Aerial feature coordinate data

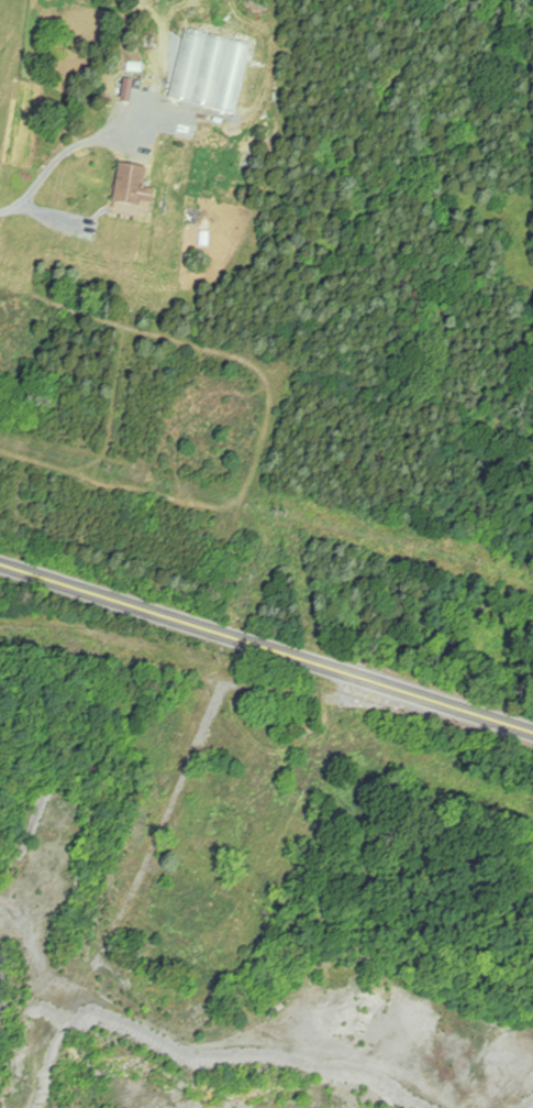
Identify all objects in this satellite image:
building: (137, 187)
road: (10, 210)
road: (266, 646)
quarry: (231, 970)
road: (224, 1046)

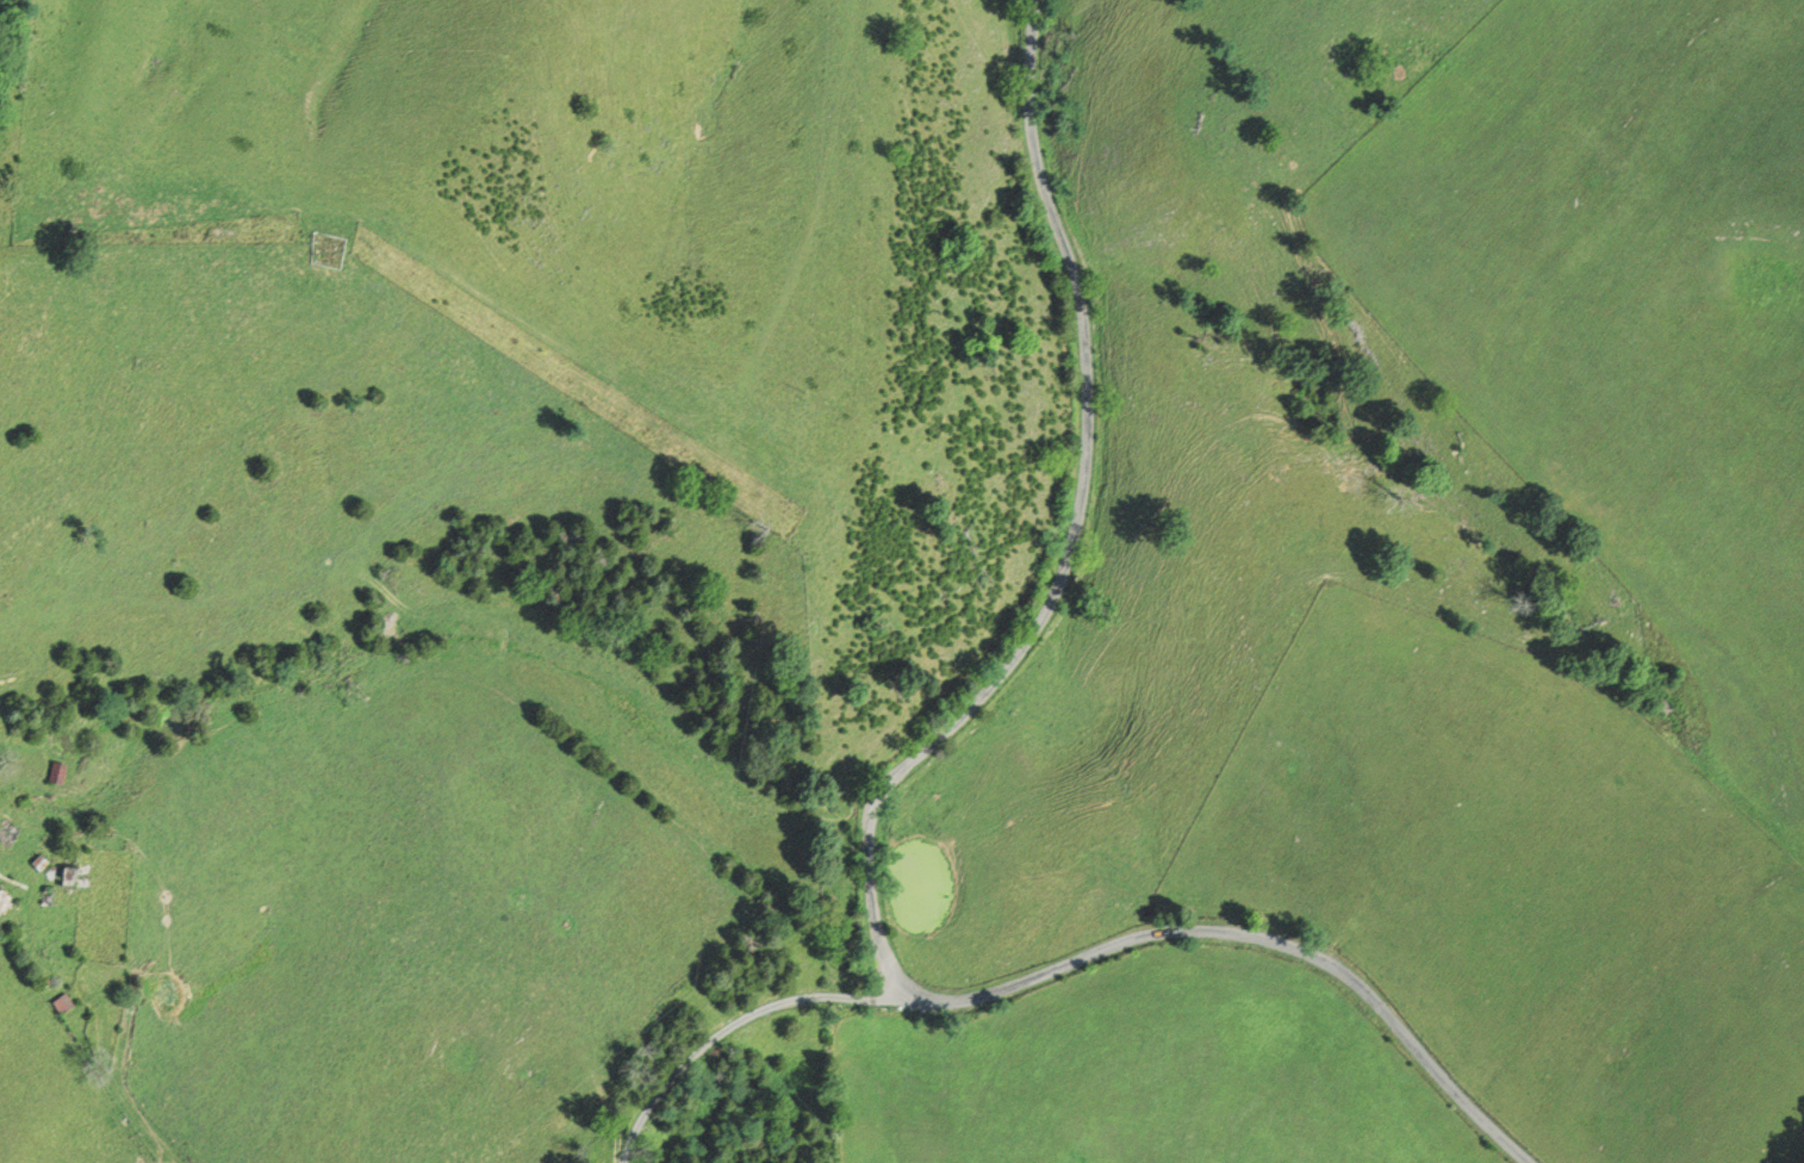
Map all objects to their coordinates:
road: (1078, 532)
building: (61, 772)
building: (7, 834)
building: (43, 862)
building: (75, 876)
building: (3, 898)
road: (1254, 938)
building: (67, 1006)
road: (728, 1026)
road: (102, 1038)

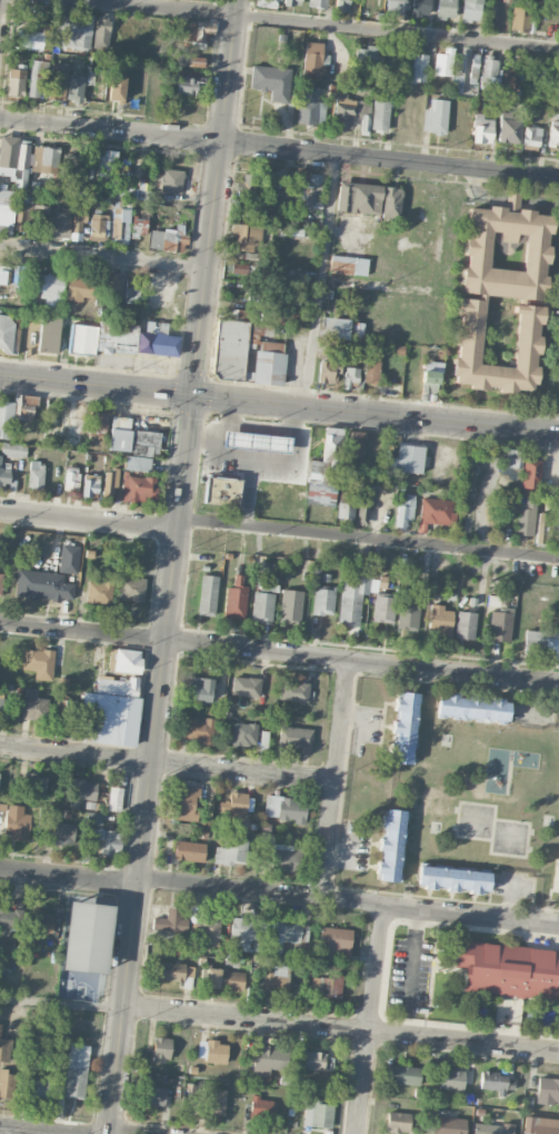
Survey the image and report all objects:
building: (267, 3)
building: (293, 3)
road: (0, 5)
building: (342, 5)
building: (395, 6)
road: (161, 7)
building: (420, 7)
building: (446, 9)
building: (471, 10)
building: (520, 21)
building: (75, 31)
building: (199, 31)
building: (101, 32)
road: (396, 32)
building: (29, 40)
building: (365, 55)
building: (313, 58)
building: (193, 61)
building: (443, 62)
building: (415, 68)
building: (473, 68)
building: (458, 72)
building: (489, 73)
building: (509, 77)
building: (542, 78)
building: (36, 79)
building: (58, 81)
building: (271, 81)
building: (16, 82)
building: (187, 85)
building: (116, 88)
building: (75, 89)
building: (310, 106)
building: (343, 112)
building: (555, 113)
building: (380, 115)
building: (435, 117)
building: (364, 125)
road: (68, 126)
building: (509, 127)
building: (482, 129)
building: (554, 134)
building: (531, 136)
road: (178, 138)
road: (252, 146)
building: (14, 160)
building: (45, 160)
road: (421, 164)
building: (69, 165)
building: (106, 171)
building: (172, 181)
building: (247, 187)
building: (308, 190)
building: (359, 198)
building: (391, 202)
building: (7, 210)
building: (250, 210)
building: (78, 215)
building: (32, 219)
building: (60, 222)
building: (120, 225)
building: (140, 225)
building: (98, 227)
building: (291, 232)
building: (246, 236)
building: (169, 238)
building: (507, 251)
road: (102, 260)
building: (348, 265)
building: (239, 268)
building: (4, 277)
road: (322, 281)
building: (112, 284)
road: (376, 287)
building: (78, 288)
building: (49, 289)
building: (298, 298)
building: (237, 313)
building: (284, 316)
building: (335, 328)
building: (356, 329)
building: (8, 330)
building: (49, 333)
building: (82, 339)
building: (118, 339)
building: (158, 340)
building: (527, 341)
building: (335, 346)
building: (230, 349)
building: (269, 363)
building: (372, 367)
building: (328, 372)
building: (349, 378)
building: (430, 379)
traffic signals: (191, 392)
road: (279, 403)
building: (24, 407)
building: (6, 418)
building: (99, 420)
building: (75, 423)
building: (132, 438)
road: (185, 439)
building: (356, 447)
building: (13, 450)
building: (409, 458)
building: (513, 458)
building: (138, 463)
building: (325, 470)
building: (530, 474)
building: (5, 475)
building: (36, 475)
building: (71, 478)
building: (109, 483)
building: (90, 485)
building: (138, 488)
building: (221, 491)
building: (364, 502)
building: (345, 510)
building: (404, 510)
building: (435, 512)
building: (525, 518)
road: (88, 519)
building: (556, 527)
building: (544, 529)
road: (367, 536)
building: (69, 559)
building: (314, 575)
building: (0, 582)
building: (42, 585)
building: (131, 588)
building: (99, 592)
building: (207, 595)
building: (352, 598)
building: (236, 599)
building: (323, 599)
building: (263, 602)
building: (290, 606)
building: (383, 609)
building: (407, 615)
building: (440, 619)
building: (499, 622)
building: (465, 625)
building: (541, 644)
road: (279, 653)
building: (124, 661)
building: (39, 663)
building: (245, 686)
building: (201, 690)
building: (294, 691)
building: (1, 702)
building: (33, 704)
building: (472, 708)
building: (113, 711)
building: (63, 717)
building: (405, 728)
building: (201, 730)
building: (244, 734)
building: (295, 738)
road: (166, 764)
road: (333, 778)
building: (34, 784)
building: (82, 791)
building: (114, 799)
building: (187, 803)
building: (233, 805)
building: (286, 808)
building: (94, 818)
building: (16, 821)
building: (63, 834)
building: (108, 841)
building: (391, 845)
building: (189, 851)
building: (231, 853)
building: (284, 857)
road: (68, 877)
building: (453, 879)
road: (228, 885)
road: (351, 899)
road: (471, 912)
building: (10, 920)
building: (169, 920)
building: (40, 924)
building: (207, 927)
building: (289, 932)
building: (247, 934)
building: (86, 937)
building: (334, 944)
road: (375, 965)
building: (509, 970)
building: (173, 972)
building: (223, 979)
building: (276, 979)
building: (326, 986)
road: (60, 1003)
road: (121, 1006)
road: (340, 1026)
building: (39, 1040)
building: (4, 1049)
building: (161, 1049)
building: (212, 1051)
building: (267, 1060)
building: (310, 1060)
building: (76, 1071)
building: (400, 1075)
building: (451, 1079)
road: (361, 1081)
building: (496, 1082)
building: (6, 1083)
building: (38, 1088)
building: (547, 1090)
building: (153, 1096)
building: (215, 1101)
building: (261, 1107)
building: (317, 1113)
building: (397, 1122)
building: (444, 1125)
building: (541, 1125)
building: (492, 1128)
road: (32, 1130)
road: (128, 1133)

* _What you need to do_: If an entry contains an image, print the rest of that entry exactly and leave the image out.

* _Problem solution_:
Identify all objects in this satellite image:
building: (137, 187)
road: (10, 210)
road: (266, 646)
quarry: (231, 970)
road: (224, 1046)

Map all objects to their coordinates:
road: (1078, 532)
building: (61, 772)
building: (7, 834)
building: (43, 862)
building: (75, 876)
building: (3, 898)
road: (1254, 938)
building: (67, 1006)
road: (728, 1026)
road: (102, 1038)

Survey the image and report all objects:
building: (267, 3)
building: (293, 3)
road: (0, 5)
building: (342, 5)
building: (395, 6)
road: (161, 7)
building: (420, 7)
building: (446, 9)
building: (471, 10)
building: (520, 21)
building: (75, 31)
building: (199, 31)
building: (101, 32)
road: (396, 32)
building: (29, 40)
building: (365, 55)
building: (313, 58)
building: (193, 61)
building: (443, 62)
building: (415, 68)
building: (473, 68)
building: (458, 72)
building: (489, 73)
building: (509, 77)
building: (542, 78)
building: (36, 79)
building: (58, 81)
building: (271, 81)
building: (16, 82)
building: (187, 85)
building: (116, 88)
building: (75, 89)
building: (310, 106)
building: (343, 112)
building: (555, 113)
building: (380, 115)
building: (435, 117)
building: (364, 125)
road: (68, 126)
building: (509, 127)
building: (482, 129)
building: (554, 134)
building: (531, 136)
road: (178, 138)
road: (252, 146)
building: (14, 160)
building: (45, 160)
road: (421, 164)
building: (69, 165)
building: (106, 171)
building: (172, 181)
building: (247, 187)
building: (308, 190)
building: (359, 198)
building: (391, 202)
building: (7, 210)
building: (250, 210)
building: (78, 215)
building: (32, 219)
building: (60, 222)
building: (120, 225)
building: (140, 225)
building: (98, 227)
building: (291, 232)
building: (246, 236)
building: (169, 238)
building: (507, 251)
road: (102, 260)
building: (348, 265)
building: (239, 268)
building: (4, 277)
road: (322, 281)
building: (112, 284)
road: (376, 287)
building: (78, 288)
building: (49, 289)
building: (298, 298)
building: (237, 313)
building: (284, 316)
building: (335, 328)
building: (356, 329)
building: (8, 330)
building: (49, 333)
building: (82, 339)
building: (118, 339)
building: (158, 340)
building: (527, 341)
building: (335, 346)
building: (230, 349)
building: (269, 363)
building: (372, 367)
building: (328, 372)
building: (349, 378)
building: (430, 379)
traffic signals: (191, 392)
road: (279, 403)
building: (24, 407)
building: (6, 418)
building: (99, 420)
building: (75, 423)
building: (132, 438)
road: (185, 439)
building: (356, 447)
building: (13, 450)
building: (409, 458)
building: (513, 458)
building: (138, 463)
building: (325, 470)
building: (530, 474)
building: (5, 475)
building: (36, 475)
building: (71, 478)
building: (109, 483)
building: (90, 485)
building: (138, 488)
building: (221, 491)
building: (364, 502)
building: (345, 510)
building: (404, 510)
building: (435, 512)
building: (525, 518)
road: (88, 519)
building: (556, 527)
building: (544, 529)
road: (367, 536)
building: (69, 559)
building: (314, 575)
building: (0, 582)
building: (42, 585)
building: (131, 588)
building: (99, 592)
building: (207, 595)
building: (352, 598)
building: (236, 599)
building: (323, 599)
building: (263, 602)
building: (290, 606)
building: (383, 609)
building: (407, 615)
building: (440, 619)
building: (499, 622)
building: (465, 625)
building: (541, 644)
road: (279, 653)
building: (124, 661)
building: (39, 663)
building: (245, 686)
building: (201, 690)
building: (294, 691)
building: (1, 702)
building: (33, 704)
building: (472, 708)
building: (113, 711)
building: (63, 717)
building: (405, 728)
building: (201, 730)
building: (244, 734)
building: (295, 738)
road: (166, 764)
road: (333, 778)
building: (34, 784)
building: (82, 791)
building: (114, 799)
building: (187, 803)
building: (233, 805)
building: (286, 808)
building: (94, 818)
building: (16, 821)
building: (63, 834)
building: (108, 841)
building: (391, 845)
building: (189, 851)
building: (231, 853)
building: (284, 857)
road: (68, 877)
building: (453, 879)
road: (228, 885)
road: (351, 899)
road: (471, 912)
building: (10, 920)
building: (169, 920)
building: (40, 924)
building: (207, 927)
building: (289, 932)
building: (247, 934)
building: (86, 937)
building: (334, 944)
road: (375, 965)
building: (509, 970)
building: (173, 972)
building: (223, 979)
building: (276, 979)
building: (326, 986)
road: (60, 1003)
road: (121, 1006)
road: (340, 1026)
building: (39, 1040)
building: (4, 1049)
building: (161, 1049)
building: (212, 1051)
building: (267, 1060)
building: (310, 1060)
building: (76, 1071)
building: (400, 1075)
building: (451, 1079)
road: (361, 1081)
building: (496, 1082)
building: (6, 1083)
building: (38, 1088)
building: (547, 1090)
building: (153, 1096)
building: (215, 1101)
building: (261, 1107)
building: (317, 1113)
building: (397, 1122)
building: (444, 1125)
building: (541, 1125)
building: (492, 1128)
road: (32, 1130)
road: (128, 1133)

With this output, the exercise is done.